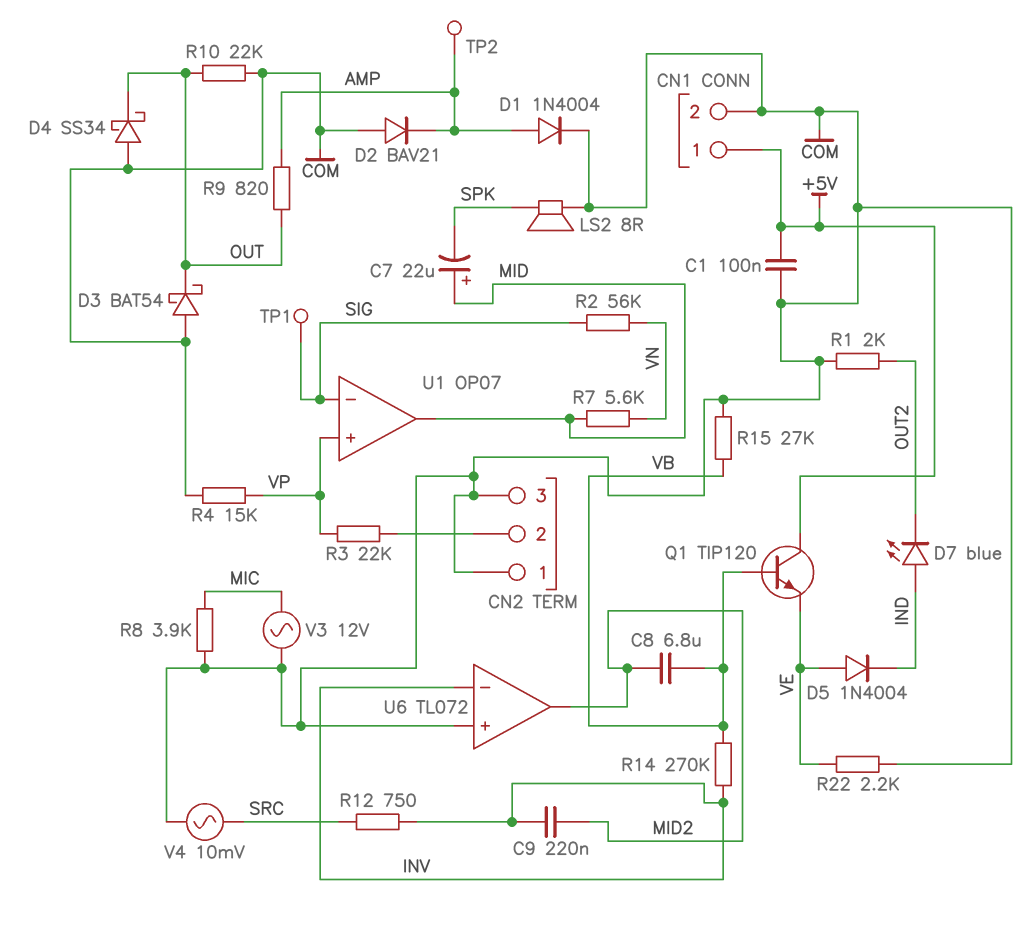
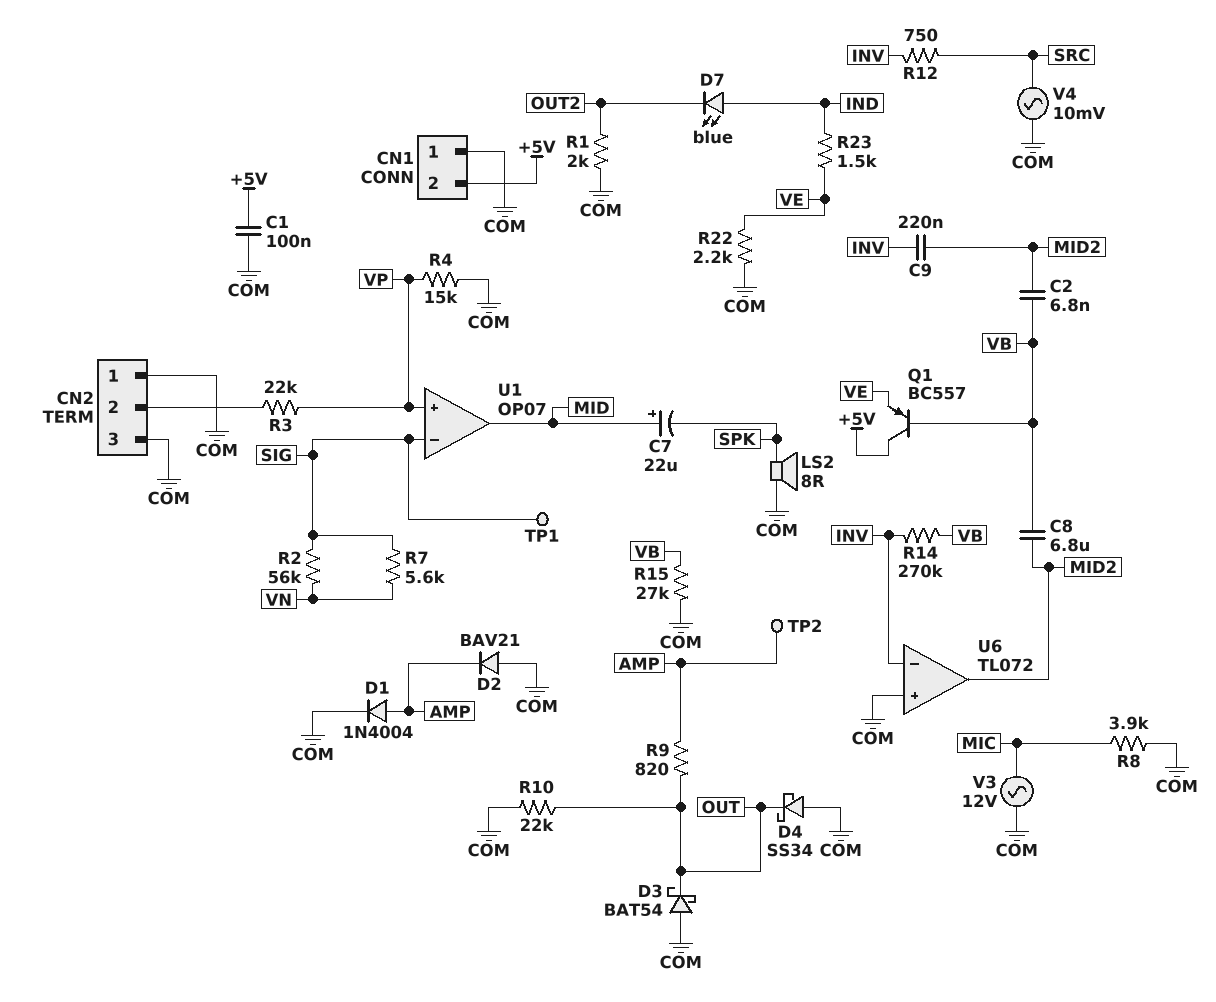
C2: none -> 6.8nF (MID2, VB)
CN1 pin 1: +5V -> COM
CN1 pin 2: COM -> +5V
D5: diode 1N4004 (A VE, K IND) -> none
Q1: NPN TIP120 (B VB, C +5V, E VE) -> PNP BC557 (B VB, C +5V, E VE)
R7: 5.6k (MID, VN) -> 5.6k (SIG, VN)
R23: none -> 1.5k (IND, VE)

==*==

▶ **Exercise details**
Without including any picture, print all of the entries above exactly.

▶ **Answer space**
C2: none -> 6.8nF (MID2, VB)
CN1 pin 1: +5V -> COM
CN1 pin 2: COM -> +5V
D5: diode 1N4004 (A VE, K IND) -> none
Q1: NPN TIP120 (B VB, C +5V, E VE) -> PNP BC557 (B VB, C +5V, E VE)
R7: 5.6k (MID, VN) -> 5.6k (SIG, VN)
R23: none -> 1.5k (IND, VE)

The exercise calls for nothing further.